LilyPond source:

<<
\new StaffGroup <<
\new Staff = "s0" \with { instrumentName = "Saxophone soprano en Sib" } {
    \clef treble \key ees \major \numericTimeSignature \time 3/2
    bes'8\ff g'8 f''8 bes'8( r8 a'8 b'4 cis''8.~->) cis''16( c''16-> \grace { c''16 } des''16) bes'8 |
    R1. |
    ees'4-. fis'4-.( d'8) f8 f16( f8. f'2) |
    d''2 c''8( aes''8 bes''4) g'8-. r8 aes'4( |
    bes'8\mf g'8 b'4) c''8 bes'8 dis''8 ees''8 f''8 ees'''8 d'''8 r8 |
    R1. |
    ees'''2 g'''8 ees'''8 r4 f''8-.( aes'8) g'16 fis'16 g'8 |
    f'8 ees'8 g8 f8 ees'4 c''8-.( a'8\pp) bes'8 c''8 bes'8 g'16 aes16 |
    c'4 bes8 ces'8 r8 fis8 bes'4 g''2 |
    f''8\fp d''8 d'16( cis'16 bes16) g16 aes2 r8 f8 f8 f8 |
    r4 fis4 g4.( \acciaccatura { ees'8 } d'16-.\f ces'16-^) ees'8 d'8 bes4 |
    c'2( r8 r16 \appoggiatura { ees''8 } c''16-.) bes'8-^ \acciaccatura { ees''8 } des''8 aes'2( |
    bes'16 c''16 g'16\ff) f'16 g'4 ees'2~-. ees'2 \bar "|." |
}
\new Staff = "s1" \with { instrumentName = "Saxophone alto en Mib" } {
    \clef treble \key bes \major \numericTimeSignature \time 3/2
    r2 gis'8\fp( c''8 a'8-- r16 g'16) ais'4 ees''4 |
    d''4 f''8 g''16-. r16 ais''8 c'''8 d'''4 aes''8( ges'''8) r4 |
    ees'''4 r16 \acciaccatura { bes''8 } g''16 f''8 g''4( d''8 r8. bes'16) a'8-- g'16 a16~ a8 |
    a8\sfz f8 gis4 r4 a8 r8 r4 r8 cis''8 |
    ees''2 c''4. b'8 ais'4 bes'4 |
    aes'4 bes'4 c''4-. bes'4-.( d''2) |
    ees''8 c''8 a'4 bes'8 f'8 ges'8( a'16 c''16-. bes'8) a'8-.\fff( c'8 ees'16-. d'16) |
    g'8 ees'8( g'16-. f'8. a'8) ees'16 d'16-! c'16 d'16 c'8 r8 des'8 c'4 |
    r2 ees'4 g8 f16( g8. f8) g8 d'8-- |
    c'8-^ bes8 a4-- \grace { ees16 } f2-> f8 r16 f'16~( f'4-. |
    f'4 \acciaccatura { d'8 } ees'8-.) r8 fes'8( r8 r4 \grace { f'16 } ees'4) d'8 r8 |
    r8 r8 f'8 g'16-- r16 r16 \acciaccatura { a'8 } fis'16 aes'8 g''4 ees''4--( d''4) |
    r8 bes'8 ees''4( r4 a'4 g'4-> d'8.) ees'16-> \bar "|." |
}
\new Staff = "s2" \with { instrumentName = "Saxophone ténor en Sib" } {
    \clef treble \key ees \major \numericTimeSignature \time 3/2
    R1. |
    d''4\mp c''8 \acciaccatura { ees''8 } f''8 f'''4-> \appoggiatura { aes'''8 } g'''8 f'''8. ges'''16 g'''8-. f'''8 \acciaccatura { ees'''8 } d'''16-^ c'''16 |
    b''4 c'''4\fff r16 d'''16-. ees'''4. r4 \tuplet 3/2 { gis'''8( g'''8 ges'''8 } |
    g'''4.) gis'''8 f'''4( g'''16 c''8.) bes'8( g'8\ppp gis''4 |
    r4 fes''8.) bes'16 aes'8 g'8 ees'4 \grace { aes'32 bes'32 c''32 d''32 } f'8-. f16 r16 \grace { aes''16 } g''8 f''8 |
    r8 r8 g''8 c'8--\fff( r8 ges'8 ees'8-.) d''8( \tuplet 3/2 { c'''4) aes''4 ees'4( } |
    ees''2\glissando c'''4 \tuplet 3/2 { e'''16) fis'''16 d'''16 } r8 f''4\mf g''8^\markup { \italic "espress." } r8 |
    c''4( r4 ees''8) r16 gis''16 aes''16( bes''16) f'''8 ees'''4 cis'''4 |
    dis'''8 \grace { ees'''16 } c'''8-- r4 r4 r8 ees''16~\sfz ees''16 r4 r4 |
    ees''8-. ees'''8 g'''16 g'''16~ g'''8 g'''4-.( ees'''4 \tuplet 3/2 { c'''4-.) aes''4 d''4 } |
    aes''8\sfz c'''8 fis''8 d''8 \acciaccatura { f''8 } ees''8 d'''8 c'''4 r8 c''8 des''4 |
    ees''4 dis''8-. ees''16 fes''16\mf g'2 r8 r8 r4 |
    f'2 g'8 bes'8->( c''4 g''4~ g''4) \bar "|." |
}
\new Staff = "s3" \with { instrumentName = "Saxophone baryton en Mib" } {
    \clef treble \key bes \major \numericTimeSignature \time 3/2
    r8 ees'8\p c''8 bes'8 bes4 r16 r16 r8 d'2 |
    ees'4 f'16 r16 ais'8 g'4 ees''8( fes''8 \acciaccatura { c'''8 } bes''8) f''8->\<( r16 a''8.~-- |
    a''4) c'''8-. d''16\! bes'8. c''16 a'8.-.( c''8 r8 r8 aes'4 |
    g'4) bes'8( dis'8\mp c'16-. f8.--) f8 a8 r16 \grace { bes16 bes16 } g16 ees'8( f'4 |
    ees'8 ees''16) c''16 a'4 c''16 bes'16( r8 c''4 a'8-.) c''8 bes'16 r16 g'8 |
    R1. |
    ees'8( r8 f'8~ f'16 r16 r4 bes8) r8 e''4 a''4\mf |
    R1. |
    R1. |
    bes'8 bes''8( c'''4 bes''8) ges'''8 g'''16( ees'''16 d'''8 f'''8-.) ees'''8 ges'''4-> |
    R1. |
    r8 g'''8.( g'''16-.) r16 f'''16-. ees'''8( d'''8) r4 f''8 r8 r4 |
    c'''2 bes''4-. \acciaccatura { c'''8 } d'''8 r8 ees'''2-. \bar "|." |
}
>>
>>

What you will do – Gather every line in the data above that contains the string "with".

Solved exercise –
\new Staff = "s0" \with { instrumentName = "Saxophone soprano en Sib" } {
\new Staff = "s1" \with { instrumentName = "Saxophone alto en Mib" } {
\new Staff = "s2" \with { instrumentName = "Saxophone ténor en Sib" } {
\new Staff = "s3" \with { instrumentName = "Saxophone baryton en Mib" } {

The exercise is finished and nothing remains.